| Work order |
Below are records with pictures. Transcribe exactly, and only, the lines from the line with "blue star: (76, 16) -> (71, 65), moved" to the line with "brown circle: (82, 97) -> (71, 83), moved", both ends included, but not the pictures.

---- Source records

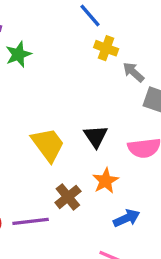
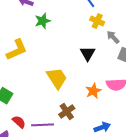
black triangle: (96, 136) -> (88, 54), moved
orange star: (105, 181) -> (93, 91), moved

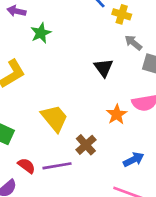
yellow cross: (97, 21) -> (122, 14), moved
yellow trapezoid: (57, 78) -> (54, 118), moved

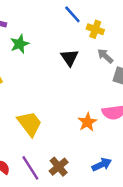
black triangle: (103, 68) -> (70, 58), moved
brown cross: (86, 145) -> (59, 167), moved
purple line: (57, 166) -> (30, 168), turned 65

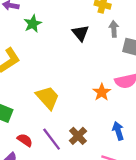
gray arrow: (105, 56) -> (114, 29), turned 49
blue arrow: (102, 165) -> (118, 131), turned -78

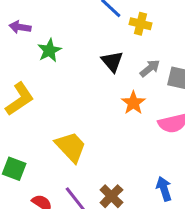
gray arrow: (114, 29) -> (150, 68), moved, turned 56
orange star: (102, 92) -> (133, 103), moved

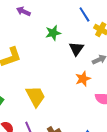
green star: (49, 50) -> (53, 33), moved

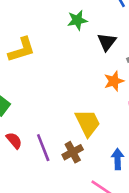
yellow trapezoid: (36, 96) -> (88, 123), moved

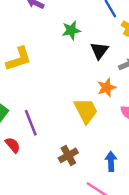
yellow trapezoid: (88, 123) -> (86, 111), moved
purple line: (43, 148) -> (31, 123), moved

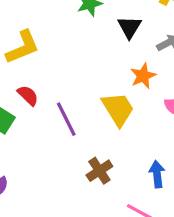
purple line: (31, 123) -> (66, 119), moved
red semicircle: (13, 145) -> (28, 95), moved

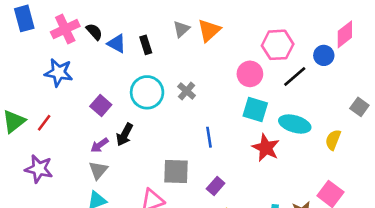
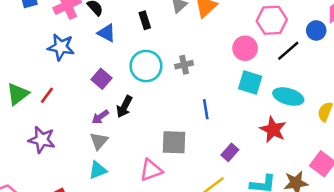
blue triangle: (117, 44) -> (107, 33), moved
gray cross: (187, 91) -> (184, 65), turned 36
red star: (266, 148) -> (273, 130), moved
purple rectangle: (216, 186) -> (230, 152), moved

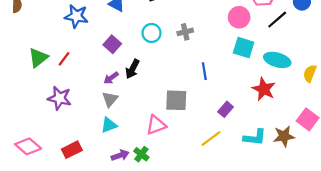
cyan circle: (146, 66) -> (152, 33), size x0.7

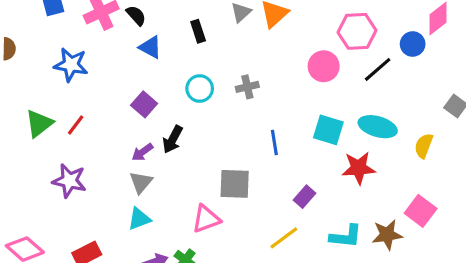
blue star: (76, 16) -> (71, 65), moved
cyan square: (244, 48) -> (328, 130), moved
red star: (264, 89) -> (359, 168), turned -30

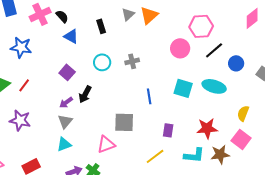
blue circle: (413, 44) -> (236, 63), moved
yellow semicircle: (424, 146) -> (243, 113), moved
red star: (359, 168) -> (207, 128), moved
purple rectangle: (305, 197) -> (168, 130), turned -32

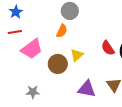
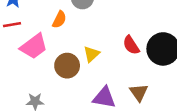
orange semicircle: (62, 31) -> (59, 20), moved

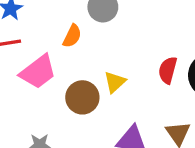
red semicircle: (131, 45) -> (168, 70), turned 48

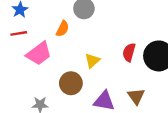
brown circle: (82, 97) -> (71, 83), moved

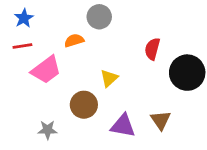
orange semicircle: (63, 29) -> (74, 40), turned -133
red semicircle: (129, 52) -> (152, 49), moved

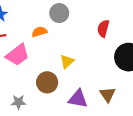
red semicircle: (152, 49) -> (103, 28), moved

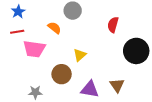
orange semicircle: (39, 32) -> (54, 28), turned 56
pink trapezoid: (17, 55) -> (34, 49), turned 45

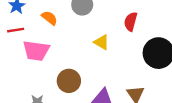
orange semicircle: (54, 28) -> (49, 18), moved
yellow triangle: (80, 55) -> (102, 42), moved, turned -48

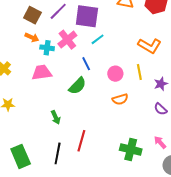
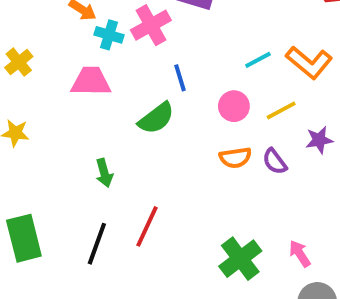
cyan line: (98, 39) -> (258, 60), moved
yellow line: (139, 72) -> (281, 110), turned 63
purple semicircle: (161, 109) -> (275, 162), moved
green cross: (131, 150) -> (240, 259), turned 30

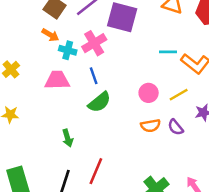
cyan line: (258, 60) -> (168, 52), moved, turned 30
blue line: (180, 78) -> (94, 76), moved

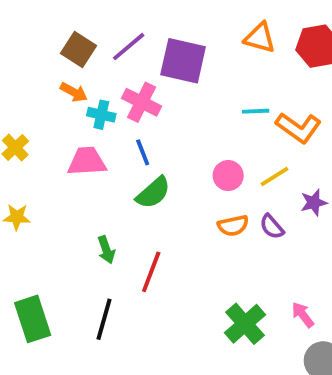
pink cross: (94, 43) -> (142, 102), turned -30
red line: (96, 171) -> (151, 272), moved

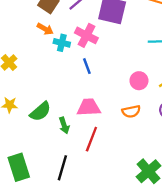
pink trapezoid: (87, 161) -> (89, 107), moved
green semicircle: (153, 193) -> (40, 112), moved
orange semicircle: (233, 226) -> (131, 111), moved

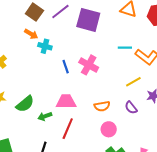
pink cross: (86, 35) -> (89, 65), moved
pink circle: (139, 81) -> (109, 129), moved
green arrow: (64, 125) -> (45, 116), turned 88

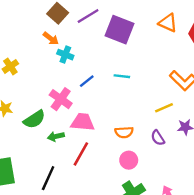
cyan line: (125, 48) -> (122, 76), moved
pink cross: (89, 65) -> (61, 99), moved
blue line: (66, 67) -> (87, 81), turned 64

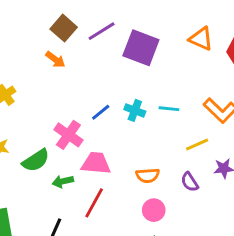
cyan cross: (65, 55) -> (135, 110), moved
cyan line: (122, 76) -> (169, 109), moved

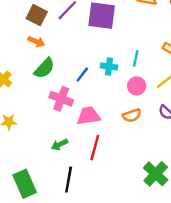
cyan line: (169, 109) -> (136, 58), turned -70
green semicircle: (36, 160) -> (44, 68), moved
green arrow: (63, 181) -> (60, 145), moved
pink circle: (154, 210) -> (137, 86), moved

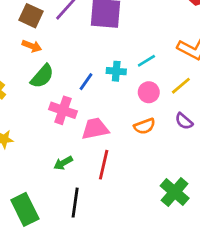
cyan line: (136, 58) -> (146, 61), turned 49

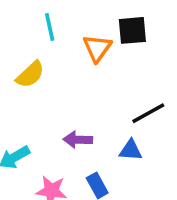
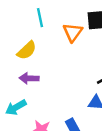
purple arrow: (78, 140) -> (29, 78), moved

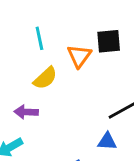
yellow semicircle: (27, 50) -> (45, 78), moved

--------

| Written reply |
blue star: (76, 16) -> (71, 65), moved
cyan square: (244, 48) -> (328, 130), moved
red star: (264, 89) -> (359, 168), turned -30

blue circle: (413, 44) -> (236, 63), moved
yellow semicircle: (424, 146) -> (243, 113), moved
red star: (359, 168) -> (207, 128), moved
purple rectangle: (305, 197) -> (168, 130), turned -32

orange semicircle: (62, 31) -> (59, 20), moved

red semicircle: (131, 45) -> (168, 70), turned 48

brown circle: (82, 97) -> (71, 83), moved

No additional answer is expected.